- Your instructions: Identify every line in the records below that contains the word "none", and copy each of those lines.

Stored records

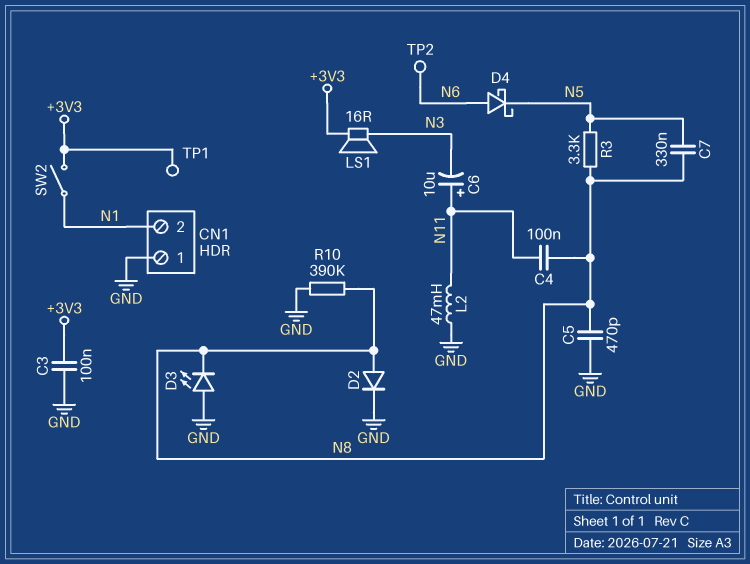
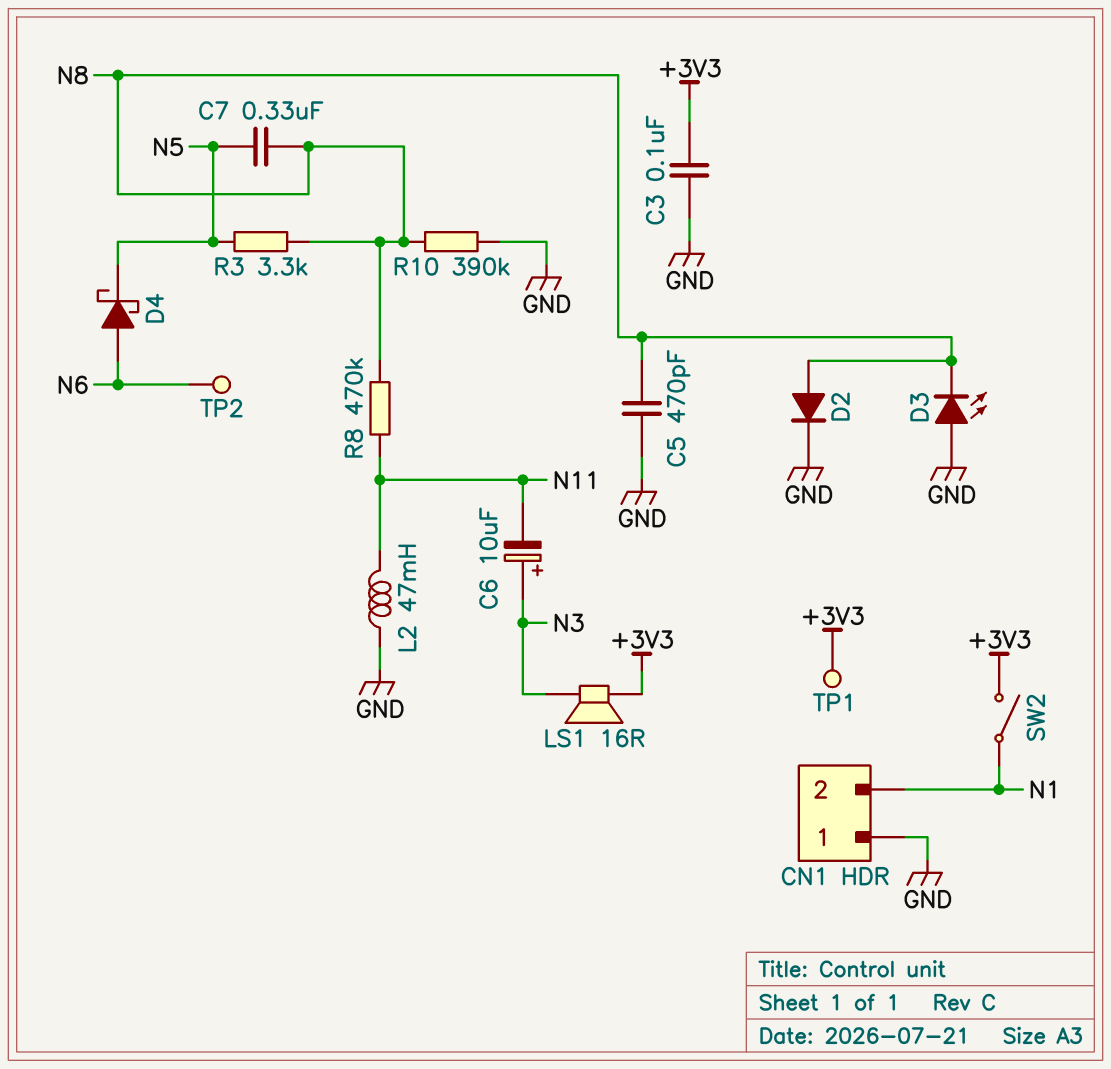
C4: 100nF (N8, N11) -> none
C6: 10uF (plus N11, minus N3) -> 10uF (plus N3, minus N11)
R8: none -> 470k (N8, N11)

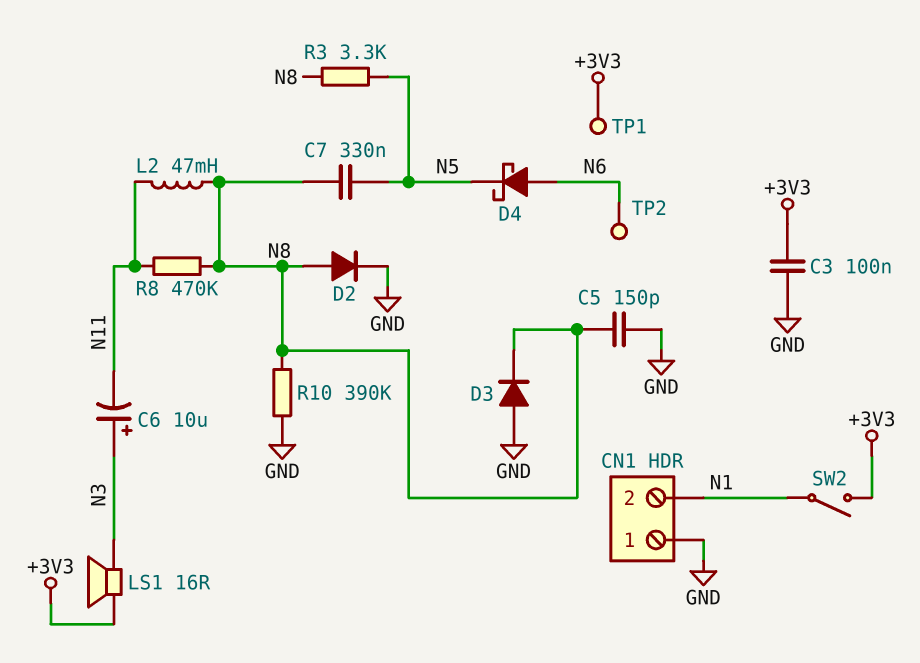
C5: 470pF (GND, N8) -> 150pF (GND, N8)
D3: LED (A GND, K N8) -> diode (A GND, K N8)
L2: 47mH (GND, N11) -> 47mH (N8, N11)

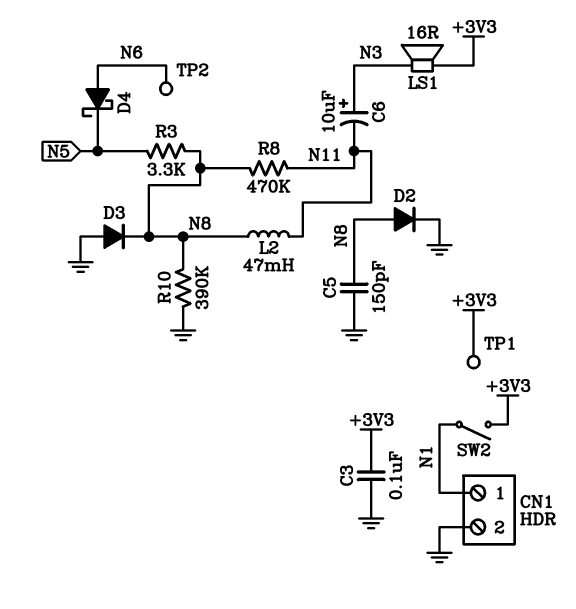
C7: 330nF (N5, N8) -> none
CN1 pin 1: GND -> N1
CN1 pin 2: N1 -> GND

- Expected answer:
C4: 100nF (N8, N11) -> none
R8: none -> 470k (N8, N11)
C7: 330nF (N5, N8) -> none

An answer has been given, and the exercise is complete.